[Data section Boundary: Start]

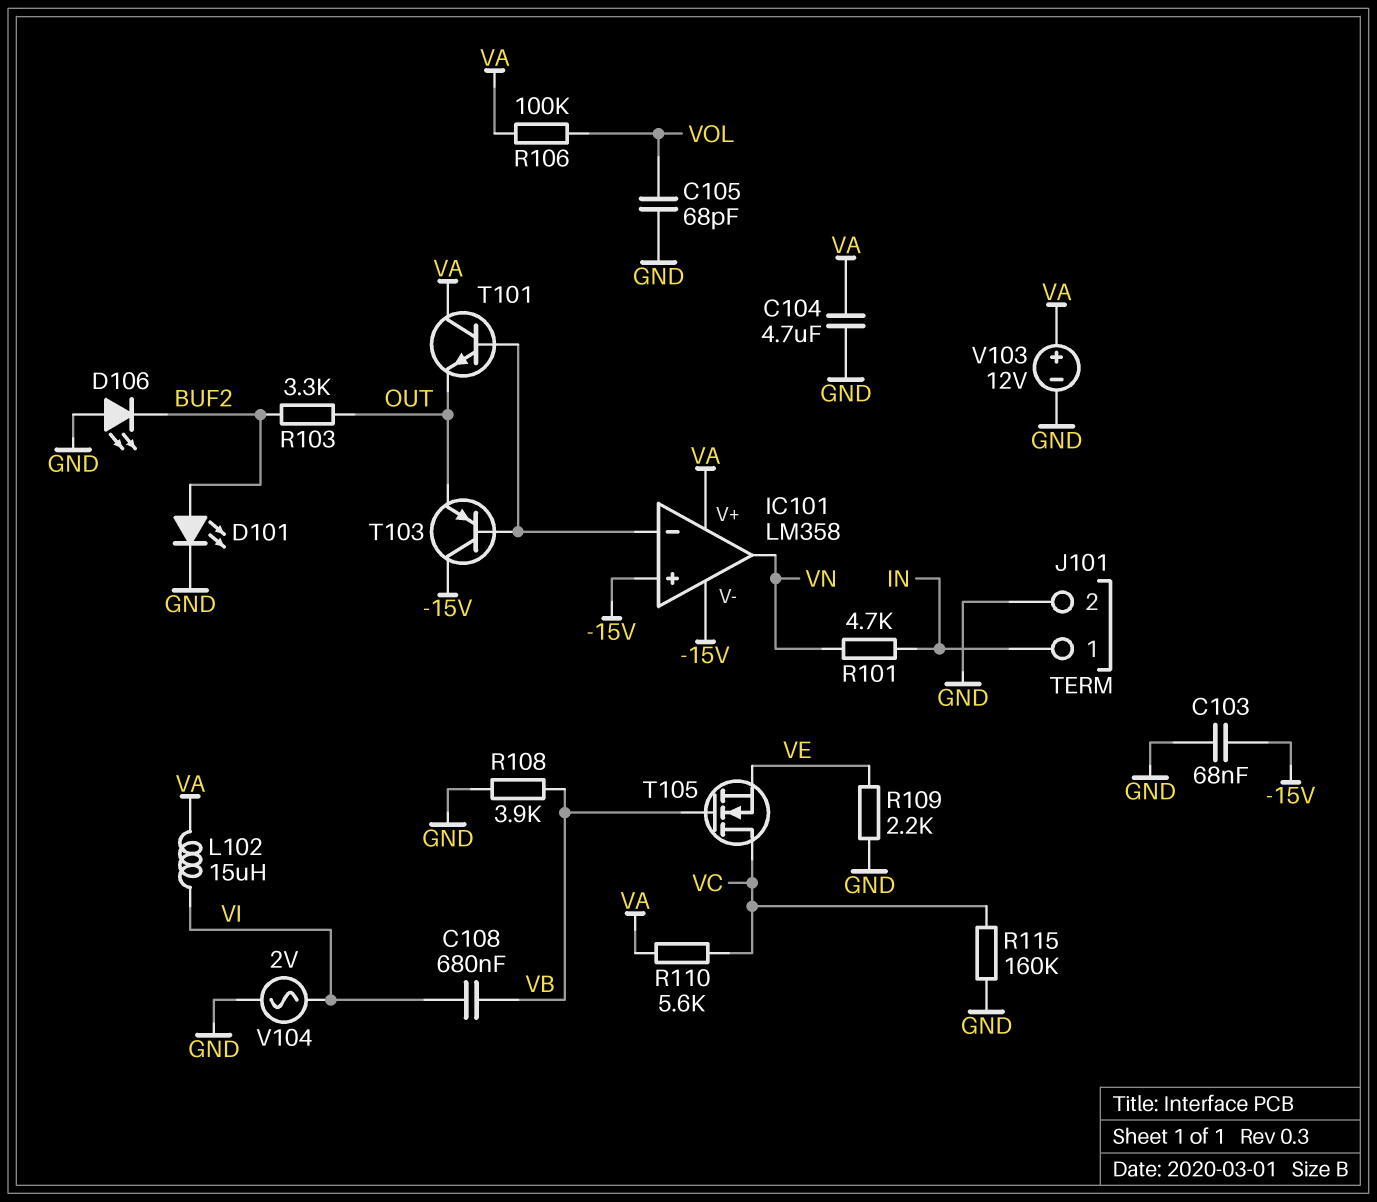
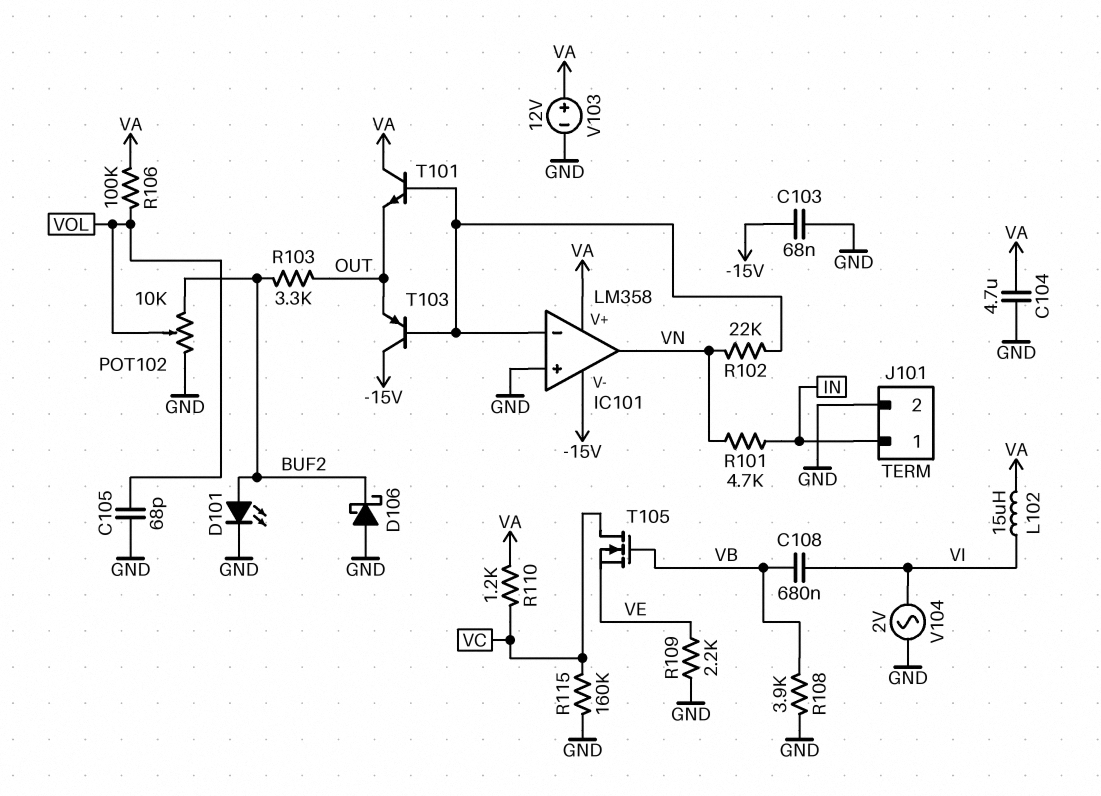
D106: LED (A GND, K BUF2) -> schottky (A GND, K BUF2)
IC101 pin in+: -15V -> GND
POT102: none -> 10k (BUF2, GND, wiper VOL)
R102: none -> 22k (IC101/in-, VN)
R110: 5.6k (VA, VC) -> 1.2k (VA, VC)

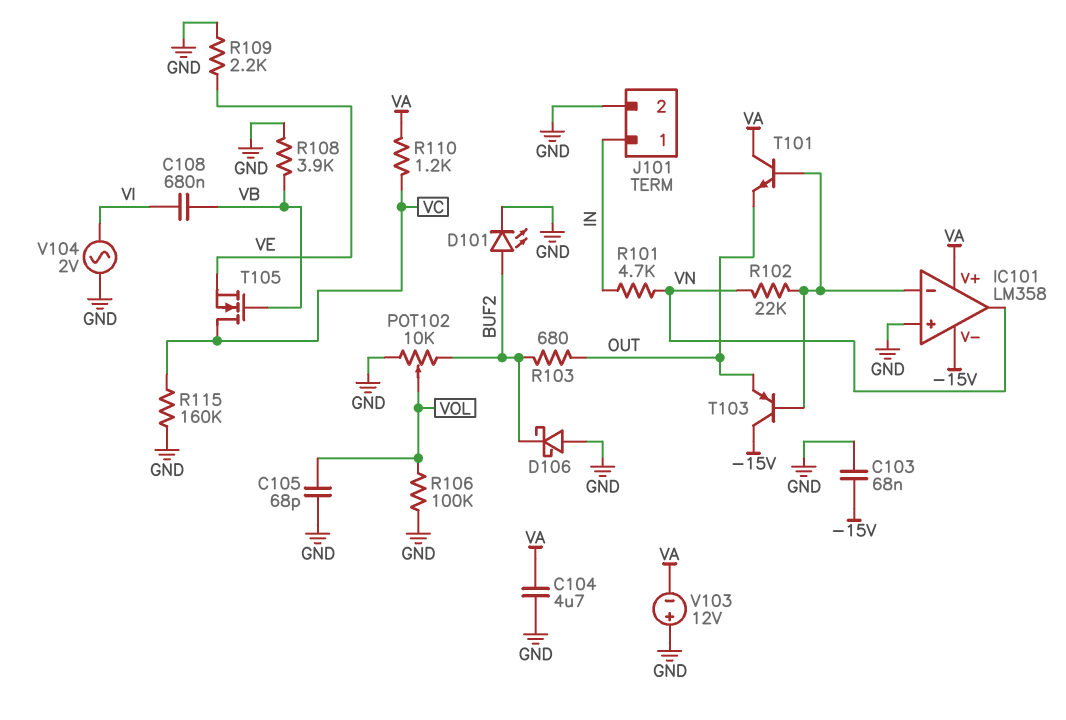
L102: 15uH (VA, VI) -> none
R103: 3.3k (BUF2, OUT) -> 680 (BUF2, OUT)
R106: 100k (VA, VOL) -> 100k (GND, VOL)
V103: 12V (plus VA, minus GND) -> 12V (plus GND, minus VA)

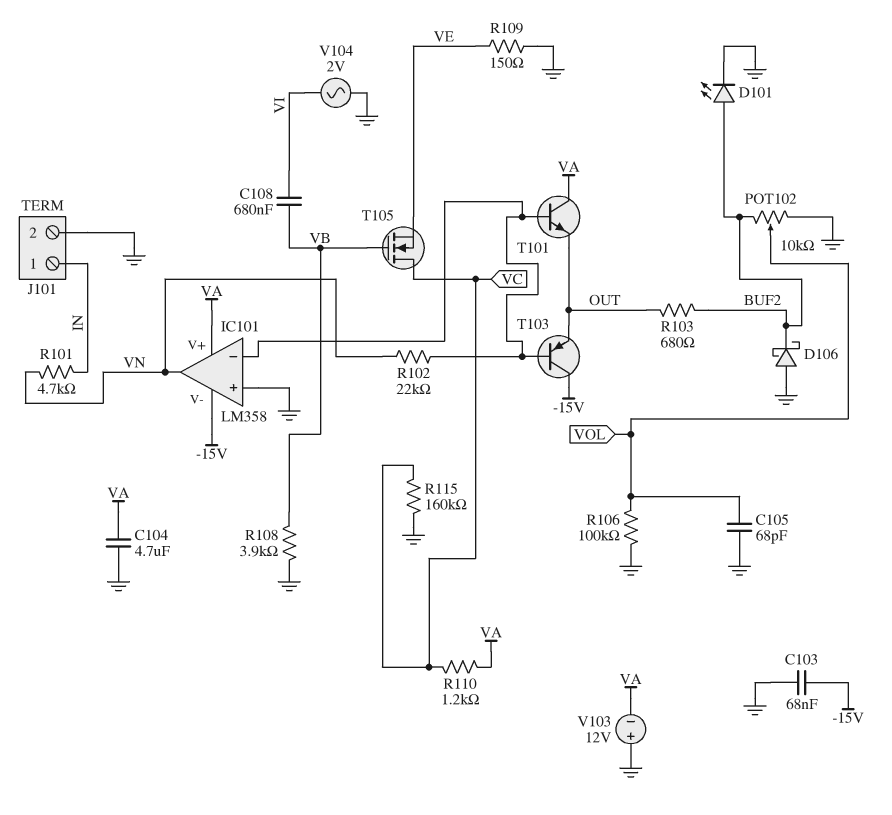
R109: 2.2k (GND, VE) -> 150 (GND, VE)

[Data section Boundary: End]

> **Requirement**
Without the pictures, extract every entry verbatim.

> **Answer to the exercise**
D106: LED (A GND, K BUF2) -> schottky (A GND, K BUF2)
IC101 pin in+: -15V -> GND
POT102: none -> 10k (BUF2, GND, wiper VOL)
R102: none -> 22k (IC101/in-, VN)
R110: 5.6k (VA, VC) -> 1.2k (VA, VC)

L102: 15uH (VA, VI) -> none
R103: 3.3k (BUF2, OUT) -> 680 (BUF2, OUT)
R106: 100k (VA, VOL) -> 100k (GND, VOL)
V103: 12V (plus VA, minus GND) -> 12V (plus GND, minus VA)

R109: 2.2k (GND, VE) -> 150 (GND, VE)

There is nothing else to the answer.